What is required: Although the entries contain pictures, the copy should hold only their exact text.

--

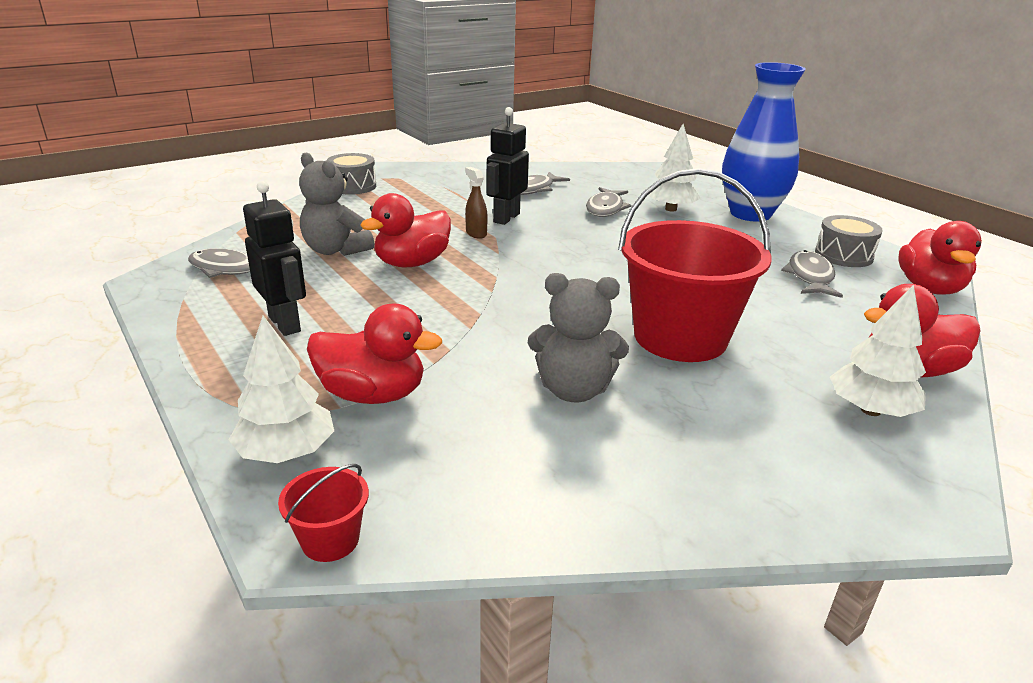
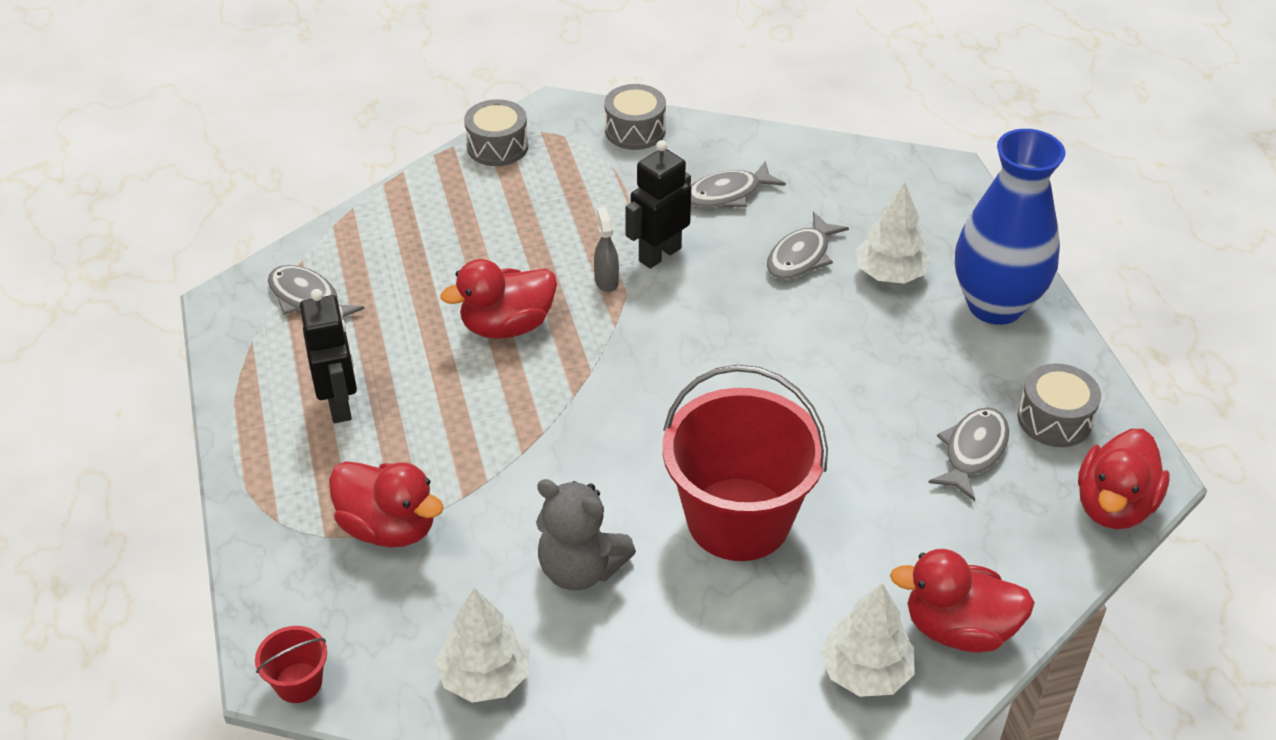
camera: 20 degrees right, 15 degrees up
white tree [229,316,334,463] -> white tree moved to [435,588,530,703]
grey teddy bear [299,152,374,256] -> none
brown spray bottle [465,167,488,239] -> grey spray bottle [594,207,619,292]
none -> grey drum [604,84,666,150]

--

Response box:
camera: 20 degrees right, 15 degrees up
white tree [229,316,334,463] -> white tree moved to [435,588,530,703]
grey teddy bear [299,152,374,256] -> none
brown spray bottle [465,167,488,239] -> grey spray bottle [594,207,619,292]
none -> grey drum [604,84,666,150]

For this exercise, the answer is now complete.